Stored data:
================
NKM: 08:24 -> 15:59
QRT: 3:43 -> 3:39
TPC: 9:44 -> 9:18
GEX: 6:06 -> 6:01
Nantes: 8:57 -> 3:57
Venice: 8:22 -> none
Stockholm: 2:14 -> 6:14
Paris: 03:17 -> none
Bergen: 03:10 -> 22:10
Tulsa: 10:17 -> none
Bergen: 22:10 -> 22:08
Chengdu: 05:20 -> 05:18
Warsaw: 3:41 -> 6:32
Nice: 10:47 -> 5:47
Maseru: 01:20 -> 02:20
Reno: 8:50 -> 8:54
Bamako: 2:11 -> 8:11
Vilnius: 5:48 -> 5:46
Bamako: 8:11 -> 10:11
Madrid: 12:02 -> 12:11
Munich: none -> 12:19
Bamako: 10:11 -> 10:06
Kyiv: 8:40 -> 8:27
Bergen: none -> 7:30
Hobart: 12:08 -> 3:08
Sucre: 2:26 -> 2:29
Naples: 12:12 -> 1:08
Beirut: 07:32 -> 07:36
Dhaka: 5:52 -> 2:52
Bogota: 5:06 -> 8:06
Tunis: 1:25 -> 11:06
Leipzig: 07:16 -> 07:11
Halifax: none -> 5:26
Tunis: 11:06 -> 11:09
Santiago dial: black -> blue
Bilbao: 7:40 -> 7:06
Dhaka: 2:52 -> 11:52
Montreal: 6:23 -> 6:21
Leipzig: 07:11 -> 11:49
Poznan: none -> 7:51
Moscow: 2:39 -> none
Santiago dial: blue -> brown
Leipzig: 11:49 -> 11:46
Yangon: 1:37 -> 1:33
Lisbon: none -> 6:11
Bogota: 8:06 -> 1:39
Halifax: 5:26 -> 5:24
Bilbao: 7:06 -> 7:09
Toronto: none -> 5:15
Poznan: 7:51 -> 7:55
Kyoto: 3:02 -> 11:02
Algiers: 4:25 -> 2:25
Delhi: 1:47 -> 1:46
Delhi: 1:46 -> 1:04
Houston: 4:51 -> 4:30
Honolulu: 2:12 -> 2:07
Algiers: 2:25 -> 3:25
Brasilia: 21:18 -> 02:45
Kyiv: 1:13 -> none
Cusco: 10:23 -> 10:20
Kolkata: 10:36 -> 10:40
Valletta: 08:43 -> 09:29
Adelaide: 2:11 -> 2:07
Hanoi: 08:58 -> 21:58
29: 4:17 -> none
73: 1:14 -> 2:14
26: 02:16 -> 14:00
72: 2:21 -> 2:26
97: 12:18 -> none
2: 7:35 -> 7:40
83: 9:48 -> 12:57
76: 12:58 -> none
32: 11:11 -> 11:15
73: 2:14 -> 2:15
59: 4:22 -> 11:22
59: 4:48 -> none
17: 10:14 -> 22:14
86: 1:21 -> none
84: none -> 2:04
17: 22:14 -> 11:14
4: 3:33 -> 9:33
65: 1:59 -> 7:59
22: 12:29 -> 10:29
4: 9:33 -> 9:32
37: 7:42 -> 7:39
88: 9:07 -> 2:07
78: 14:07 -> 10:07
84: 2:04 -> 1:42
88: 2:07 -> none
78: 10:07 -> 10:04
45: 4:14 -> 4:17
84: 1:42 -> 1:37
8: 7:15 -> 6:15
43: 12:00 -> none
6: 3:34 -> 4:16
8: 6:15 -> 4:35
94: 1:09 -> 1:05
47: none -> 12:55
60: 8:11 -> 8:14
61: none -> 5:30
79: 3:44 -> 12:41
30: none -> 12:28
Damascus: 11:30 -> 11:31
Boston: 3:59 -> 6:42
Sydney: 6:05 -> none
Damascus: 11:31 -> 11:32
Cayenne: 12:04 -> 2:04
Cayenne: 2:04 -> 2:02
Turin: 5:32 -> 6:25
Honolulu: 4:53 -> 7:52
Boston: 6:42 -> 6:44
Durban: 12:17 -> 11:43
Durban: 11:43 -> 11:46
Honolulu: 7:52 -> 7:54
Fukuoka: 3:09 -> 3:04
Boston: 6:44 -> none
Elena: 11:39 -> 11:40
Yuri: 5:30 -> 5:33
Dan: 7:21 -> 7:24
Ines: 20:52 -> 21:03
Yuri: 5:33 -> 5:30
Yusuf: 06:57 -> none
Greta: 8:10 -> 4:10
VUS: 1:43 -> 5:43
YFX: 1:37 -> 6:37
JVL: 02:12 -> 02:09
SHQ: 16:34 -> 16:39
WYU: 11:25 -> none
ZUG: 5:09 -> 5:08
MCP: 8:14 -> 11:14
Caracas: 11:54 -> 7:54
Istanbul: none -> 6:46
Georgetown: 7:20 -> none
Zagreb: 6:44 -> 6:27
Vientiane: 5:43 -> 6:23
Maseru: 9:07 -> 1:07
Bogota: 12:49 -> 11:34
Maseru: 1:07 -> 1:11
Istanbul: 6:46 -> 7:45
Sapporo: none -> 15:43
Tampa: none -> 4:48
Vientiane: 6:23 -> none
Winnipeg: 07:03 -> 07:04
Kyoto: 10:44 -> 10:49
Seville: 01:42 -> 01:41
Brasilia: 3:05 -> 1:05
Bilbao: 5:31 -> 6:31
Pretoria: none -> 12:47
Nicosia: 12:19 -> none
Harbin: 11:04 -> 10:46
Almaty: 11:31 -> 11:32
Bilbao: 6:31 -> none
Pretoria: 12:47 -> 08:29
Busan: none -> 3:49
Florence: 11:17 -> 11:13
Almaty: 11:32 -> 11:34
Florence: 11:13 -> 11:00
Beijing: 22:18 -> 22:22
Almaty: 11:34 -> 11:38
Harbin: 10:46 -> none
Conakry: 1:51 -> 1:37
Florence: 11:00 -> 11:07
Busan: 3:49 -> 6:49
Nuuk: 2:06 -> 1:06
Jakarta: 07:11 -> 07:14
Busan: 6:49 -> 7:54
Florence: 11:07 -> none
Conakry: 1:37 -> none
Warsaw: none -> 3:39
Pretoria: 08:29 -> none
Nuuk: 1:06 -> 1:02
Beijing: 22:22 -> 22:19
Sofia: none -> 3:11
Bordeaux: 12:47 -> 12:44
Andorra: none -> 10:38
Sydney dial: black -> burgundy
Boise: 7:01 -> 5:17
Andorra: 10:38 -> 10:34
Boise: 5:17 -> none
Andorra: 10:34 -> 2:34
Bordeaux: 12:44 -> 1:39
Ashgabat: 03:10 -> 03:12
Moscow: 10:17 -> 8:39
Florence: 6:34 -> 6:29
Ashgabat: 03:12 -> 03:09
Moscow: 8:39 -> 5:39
================
Task objective:
Rename "Florence" to "Firenze" throughout the records and give all of them again. Leave everything else unchanged.

Answer to this exercise:
NKM: 08:24 -> 15:59
QRT: 3:43 -> 3:39
TPC: 9:44 -> 9:18
GEX: 6:06 -> 6:01
Nantes: 8:57 -> 3:57
Venice: 8:22 -> none
Stockholm: 2:14 -> 6:14
Paris: 03:17 -> none
Bergen: 03:10 -> 22:10
Tulsa: 10:17 -> none
Bergen: 22:10 -> 22:08
Chengdu: 05:20 -> 05:18
Warsaw: 3:41 -> 6:32
Nice: 10:47 -> 5:47
Maseru: 01:20 -> 02:20
Reno: 8:50 -> 8:54
Bamako: 2:11 -> 8:11
Vilnius: 5:48 -> 5:46
Bamako: 8:11 -> 10:11
Madrid: 12:02 -> 12:11
Munich: none -> 12:19
Bamako: 10:11 -> 10:06
Kyiv: 8:40 -> 8:27
Bergen: none -> 7:30
Hobart: 12:08 -> 3:08
Sucre: 2:26 -> 2:29
Naples: 12:12 -> 1:08
Beirut: 07:32 -> 07:36
Dhaka: 5:52 -> 2:52
Bogota: 5:06 -> 8:06
Tunis: 1:25 -> 11:06
Leipzig: 07:16 -> 07:11
Halifax: none -> 5:26
Tunis: 11:06 -> 11:09
Santiago dial: black -> blue
Bilbao: 7:40 -> 7:06
Dhaka: 2:52 -> 11:52
Montreal: 6:23 -> 6:21
Leipzig: 07:11 -> 11:49
Poznan: none -> 7:51
Moscow: 2:39 -> none
Santiago dial: blue -> brown
Leipzig: 11:49 -> 11:46
Yangon: 1:37 -> 1:33
Lisbon: none -> 6:11
Bogota: 8:06 -> 1:39
Halifax: 5:26 -> 5:24
Bilbao: 7:06 -> 7:09
Toronto: none -> 5:15
Poznan: 7:51 -> 7:55
Kyoto: 3:02 -> 11:02
Algiers: 4:25 -> 2:25
Delhi: 1:47 -> 1:46
Delhi: 1:46 -> 1:04
Houston: 4:51 -> 4:30
Honolulu: 2:12 -> 2:07
Algiers: 2:25 -> 3:25
Brasilia: 21:18 -> 02:45
Kyiv: 1:13 -> none
Cusco: 10:23 -> 10:20
Kolkata: 10:36 -> 10:40
Valletta: 08:43 -> 09:29
Adelaide: 2:11 -> 2:07
Hanoi: 08:58 -> 21:58
29: 4:17 -> none
73: 1:14 -> 2:14
26: 02:16 -> 14:00
72: 2:21 -> 2:26
97: 12:18 -> none
2: 7:35 -> 7:40
83: 9:48 -> 12:57
76: 12:58 -> none
32: 11:11 -> 11:15
73: 2:14 -> 2:15
59: 4:22 -> 11:22
59: 4:48 -> none
17: 10:14 -> 22:14
86: 1:21 -> none
84: none -> 2:04
17: 22:14 -> 11:14
4: 3:33 -> 9:33
65: 1:59 -> 7:59
22: 12:29 -> 10:29
4: 9:33 -> 9:32
37: 7:42 -> 7:39
88: 9:07 -> 2:07
78: 14:07 -> 10:07
84: 2:04 -> 1:42
88: 2:07 -> none
78: 10:07 -> 10:04
45: 4:14 -> 4:17
84: 1:42 -> 1:37
8: 7:15 -> 6:15
43: 12:00 -> none
6: 3:34 -> 4:16
8: 6:15 -> 4:35
94: 1:09 -> 1:05
47: none -> 12:55
60: 8:11 -> 8:14
61: none -> 5:30
79: 3:44 -> 12:41
30: none -> 12:28
Damascus: 11:30 -> 11:31
Boston: 3:59 -> 6:42
Sydney: 6:05 -> none
Damascus: 11:31 -> 11:32
Cayenne: 12:04 -> 2:04
Cayenne: 2:04 -> 2:02
Turin: 5:32 -> 6:25
Honolulu: 4:53 -> 7:52
Boston: 6:42 -> 6:44
Durban: 12:17 -> 11:43
Durban: 11:43 -> 11:46
Honolulu: 7:52 -> 7:54
Fukuoka: 3:09 -> 3:04
Boston: 6:44 -> none
Elena: 11:39 -> 11:40
Yuri: 5:30 -> 5:33
Dan: 7:21 -> 7:24
Ines: 20:52 -> 21:03
Yuri: 5:33 -> 5:30
Yusuf: 06:57 -> none
Greta: 8:10 -> 4:10
VUS: 1:43 -> 5:43
YFX: 1:37 -> 6:37
JVL: 02:12 -> 02:09
SHQ: 16:34 -> 16:39
WYU: 11:25 -> none
ZUG: 5:09 -> 5:08
MCP: 8:14 -> 11:14
Caracas: 11:54 -> 7:54
Istanbul: none -> 6:46
Georgetown: 7:20 -> none
Zagreb: 6:44 -> 6:27
Vientiane: 5:43 -> 6:23
Maseru: 9:07 -> 1:07
Bogota: 12:49 -> 11:34
Maseru: 1:07 -> 1:11
Istanbul: 6:46 -> 7:45
Sapporo: none -> 15:43
Tampa: none -> 4:48
Vientiane: 6:23 -> none
Winnipeg: 07:03 -> 07:04
Kyoto: 10:44 -> 10:49
Seville: 01:42 -> 01:41
Brasilia: 3:05 -> 1:05
Bilbao: 5:31 -> 6:31
Pretoria: none -> 12:47
Nicosia: 12:19 -> none
Harbin: 11:04 -> 10:46
Almaty: 11:31 -> 11:32
Bilbao: 6:31 -> none
Pretoria: 12:47 -> 08:29
Busan: none -> 3:49
Firenze: 11:17 -> 11:13
Almaty: 11:32 -> 11:34
Firenze: 11:13 -> 11:00
Beijing: 22:18 -> 22:22
Almaty: 11:34 -> 11:38
Harbin: 10:46 -> none
Conakry: 1:51 -> 1:37
Firenze: 11:00 -> 11:07
Busan: 3:49 -> 6:49
Nuuk: 2:06 -> 1:06
Jakarta: 07:11 -> 07:14
Busan: 6:49 -> 7:54
Firenze: 11:07 -> none
Conakry: 1:37 -> none
Warsaw: none -> 3:39
Pretoria: 08:29 -> none
Nuuk: 1:06 -> 1:02
Beijing: 22:22 -> 22:19
Sofia: none -> 3:11
Bordeaux: 12:47 -> 12:44
Andorra: none -> 10:38
Sydney dial: black -> burgundy
Boise: 7:01 -> 5:17
Andorra: 10:38 -> 10:34
Boise: 5:17 -> none
Andorra: 10:34 -> 2:34
Bordeaux: 12:44 -> 1:39
Ashgabat: 03:10 -> 03:12
Moscow: 10:17 -> 8:39
Firenze: 6:34 -> 6:29
Ashgabat: 03:12 -> 03:09
Moscow: 8:39 -> 5:39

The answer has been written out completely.